#### Supplied information ####
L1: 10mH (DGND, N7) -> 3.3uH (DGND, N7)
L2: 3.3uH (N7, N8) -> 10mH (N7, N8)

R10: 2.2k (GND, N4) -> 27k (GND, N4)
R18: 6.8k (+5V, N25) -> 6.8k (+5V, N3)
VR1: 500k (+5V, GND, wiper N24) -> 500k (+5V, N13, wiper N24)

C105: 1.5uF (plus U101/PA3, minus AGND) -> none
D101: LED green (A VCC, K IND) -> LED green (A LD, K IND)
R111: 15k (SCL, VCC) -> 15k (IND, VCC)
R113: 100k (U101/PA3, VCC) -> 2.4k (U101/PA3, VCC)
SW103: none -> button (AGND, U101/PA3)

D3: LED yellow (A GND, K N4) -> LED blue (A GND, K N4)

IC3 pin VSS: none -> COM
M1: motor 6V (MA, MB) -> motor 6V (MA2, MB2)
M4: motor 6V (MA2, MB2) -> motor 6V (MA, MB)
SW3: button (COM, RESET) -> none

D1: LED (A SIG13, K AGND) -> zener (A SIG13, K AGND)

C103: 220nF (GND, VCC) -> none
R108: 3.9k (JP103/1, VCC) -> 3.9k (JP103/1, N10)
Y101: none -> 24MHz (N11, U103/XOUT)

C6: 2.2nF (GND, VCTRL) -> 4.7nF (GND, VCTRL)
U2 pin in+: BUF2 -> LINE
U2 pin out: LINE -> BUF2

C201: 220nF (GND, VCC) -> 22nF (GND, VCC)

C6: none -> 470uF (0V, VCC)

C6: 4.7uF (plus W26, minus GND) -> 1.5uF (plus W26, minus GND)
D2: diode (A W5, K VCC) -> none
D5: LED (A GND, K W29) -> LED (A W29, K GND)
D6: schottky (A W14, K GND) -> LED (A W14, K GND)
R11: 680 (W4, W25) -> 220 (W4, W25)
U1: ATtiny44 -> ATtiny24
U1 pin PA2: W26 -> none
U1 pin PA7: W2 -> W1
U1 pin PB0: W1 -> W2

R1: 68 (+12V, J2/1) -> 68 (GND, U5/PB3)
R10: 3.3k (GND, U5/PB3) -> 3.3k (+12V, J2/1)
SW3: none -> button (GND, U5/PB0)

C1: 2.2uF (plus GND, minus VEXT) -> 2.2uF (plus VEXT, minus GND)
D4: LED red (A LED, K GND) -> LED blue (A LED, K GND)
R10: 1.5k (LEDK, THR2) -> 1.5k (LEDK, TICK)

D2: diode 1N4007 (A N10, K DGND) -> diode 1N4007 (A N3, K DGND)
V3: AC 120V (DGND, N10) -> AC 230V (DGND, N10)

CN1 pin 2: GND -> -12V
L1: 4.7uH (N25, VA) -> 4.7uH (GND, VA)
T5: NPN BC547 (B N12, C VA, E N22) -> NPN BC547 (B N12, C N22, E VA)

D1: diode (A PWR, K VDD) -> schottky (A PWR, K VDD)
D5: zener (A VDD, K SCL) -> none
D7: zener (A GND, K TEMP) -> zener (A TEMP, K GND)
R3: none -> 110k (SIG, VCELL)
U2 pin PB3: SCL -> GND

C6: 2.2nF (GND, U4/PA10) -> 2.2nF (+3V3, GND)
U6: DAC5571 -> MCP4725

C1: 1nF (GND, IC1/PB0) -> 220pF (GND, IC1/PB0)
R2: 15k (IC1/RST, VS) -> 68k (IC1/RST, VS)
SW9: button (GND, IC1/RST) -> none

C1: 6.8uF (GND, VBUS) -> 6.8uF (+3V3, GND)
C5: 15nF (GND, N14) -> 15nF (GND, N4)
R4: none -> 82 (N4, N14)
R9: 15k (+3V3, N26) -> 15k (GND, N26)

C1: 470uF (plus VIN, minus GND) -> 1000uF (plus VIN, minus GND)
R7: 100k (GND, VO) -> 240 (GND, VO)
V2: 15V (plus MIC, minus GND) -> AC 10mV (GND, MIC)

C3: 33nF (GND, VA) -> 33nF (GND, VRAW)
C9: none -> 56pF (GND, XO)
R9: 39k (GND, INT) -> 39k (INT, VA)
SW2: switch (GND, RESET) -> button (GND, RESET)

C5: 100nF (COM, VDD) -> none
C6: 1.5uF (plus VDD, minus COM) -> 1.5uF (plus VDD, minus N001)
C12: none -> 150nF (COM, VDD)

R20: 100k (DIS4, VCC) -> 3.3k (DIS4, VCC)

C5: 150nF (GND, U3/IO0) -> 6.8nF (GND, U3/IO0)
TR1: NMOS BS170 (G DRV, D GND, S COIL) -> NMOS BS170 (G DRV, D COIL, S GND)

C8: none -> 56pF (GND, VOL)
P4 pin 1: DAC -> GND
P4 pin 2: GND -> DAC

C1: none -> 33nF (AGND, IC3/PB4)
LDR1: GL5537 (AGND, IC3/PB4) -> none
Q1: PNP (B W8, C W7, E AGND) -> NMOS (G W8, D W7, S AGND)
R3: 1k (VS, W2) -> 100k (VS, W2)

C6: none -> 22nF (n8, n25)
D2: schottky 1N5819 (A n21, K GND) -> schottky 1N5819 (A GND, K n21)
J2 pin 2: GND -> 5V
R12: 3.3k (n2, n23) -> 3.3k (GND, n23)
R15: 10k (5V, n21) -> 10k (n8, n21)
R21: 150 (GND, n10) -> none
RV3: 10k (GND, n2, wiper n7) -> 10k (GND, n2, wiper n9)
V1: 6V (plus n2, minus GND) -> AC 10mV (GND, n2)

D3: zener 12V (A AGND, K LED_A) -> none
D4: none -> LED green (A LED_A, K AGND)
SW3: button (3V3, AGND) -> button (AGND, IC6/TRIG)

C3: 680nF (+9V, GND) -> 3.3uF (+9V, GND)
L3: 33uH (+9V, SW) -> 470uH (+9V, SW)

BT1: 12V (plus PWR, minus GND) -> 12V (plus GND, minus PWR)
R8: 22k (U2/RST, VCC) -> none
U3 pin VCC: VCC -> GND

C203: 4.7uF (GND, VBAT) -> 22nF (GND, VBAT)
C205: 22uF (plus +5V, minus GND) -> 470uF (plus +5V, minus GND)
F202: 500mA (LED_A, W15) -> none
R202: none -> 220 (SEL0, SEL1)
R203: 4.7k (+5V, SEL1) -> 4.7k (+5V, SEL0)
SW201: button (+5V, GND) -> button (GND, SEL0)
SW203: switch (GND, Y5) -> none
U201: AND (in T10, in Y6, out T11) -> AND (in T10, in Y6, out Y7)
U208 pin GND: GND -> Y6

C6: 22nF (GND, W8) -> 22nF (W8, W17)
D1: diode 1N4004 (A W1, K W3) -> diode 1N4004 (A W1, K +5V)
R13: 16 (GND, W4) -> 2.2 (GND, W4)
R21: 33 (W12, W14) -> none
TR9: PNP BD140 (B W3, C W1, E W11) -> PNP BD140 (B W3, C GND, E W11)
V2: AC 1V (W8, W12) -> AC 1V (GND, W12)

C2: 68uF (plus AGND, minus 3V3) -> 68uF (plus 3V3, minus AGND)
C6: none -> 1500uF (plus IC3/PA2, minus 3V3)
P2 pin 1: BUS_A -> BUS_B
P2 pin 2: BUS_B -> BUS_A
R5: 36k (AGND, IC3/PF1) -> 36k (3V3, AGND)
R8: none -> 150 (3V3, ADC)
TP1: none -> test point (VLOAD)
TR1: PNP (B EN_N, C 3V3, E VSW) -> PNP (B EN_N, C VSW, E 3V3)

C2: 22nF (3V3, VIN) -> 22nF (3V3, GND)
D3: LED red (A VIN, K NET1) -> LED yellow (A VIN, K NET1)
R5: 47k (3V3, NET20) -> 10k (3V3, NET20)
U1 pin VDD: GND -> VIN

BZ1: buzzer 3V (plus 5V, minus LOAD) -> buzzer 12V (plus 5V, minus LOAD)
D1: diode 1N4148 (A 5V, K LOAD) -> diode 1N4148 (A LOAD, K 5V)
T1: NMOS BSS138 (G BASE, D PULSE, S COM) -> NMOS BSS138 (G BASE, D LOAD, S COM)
####
** To do **
Beginning at the line with "R12: 3.3k (n2, n23) -> 3.3k (GND, n23)" and ending at the line with "C2: 68uF (plus", reproduce each line of the data above exactly, and add no other lines.

** Problem solution **
R12: 3.3k (n2, n23) -> 3.3k (GND, n23)
R15: 10k (5V, n21) -> 10k (n8, n21)
R21: 150 (GND, n10) -> none
RV3: 10k (GND, n2, wiper n7) -> 10k (GND, n2, wiper n9)
V1: 6V (plus n2, minus GND) -> AC 10mV (GND, n2)

D3: zener 12V (A AGND, K LED_A) -> none
D4: none -> LED green (A LED_A, K AGND)
SW3: button (3V3, AGND) -> button (AGND, IC6/TRIG)

C3: 680nF (+9V, GND) -> 3.3uF (+9V, GND)
L3: 33uH (+9V, SW) -> 470uH (+9V, SW)

BT1: 12V (plus PWR, minus GND) -> 12V (plus GND, minus PWR)
R8: 22k (U2/RST, VCC) -> none
U3 pin VCC: VCC -> GND

C203: 4.7uF (GND, VBAT) -> 22nF (GND, VBAT)
C205: 22uF (plus +5V, minus GND) -> 470uF (plus +5V, minus GND)
F202: 500mA (LED_A, W15) -> none
R202: none -> 220 (SEL0, SEL1)
R203: 4.7k (+5V, SEL1) -> 4.7k (+5V, SEL0)
SW201: button (+5V, GND) -> button (GND, SEL0)
SW203: switch (GND, Y5) -> none
U201: AND (in T10, in Y6, out T11) -> AND (in T10, in Y6, out Y7)
U208 pin GND: GND -> Y6

C6: 22nF (GND, W8) -> 22nF (W8, W17)
D1: diode 1N4004 (A W1, K W3) -> diode 1N4004 (A W1, K +5V)
R13: 16 (GND, W4) -> 2.2 (GND, W4)
R21: 33 (W12, W14) -> none
TR9: PNP BD140 (B W3, C W1, E W11) -> PNP BD140 (B W3, C GND, E W11)
V2: AC 1V (W8, W12) -> AC 1V (GND, W12)

C2: 68uF (plus AGND, minus 3V3) -> 68uF (plus 3V3, minus AGND)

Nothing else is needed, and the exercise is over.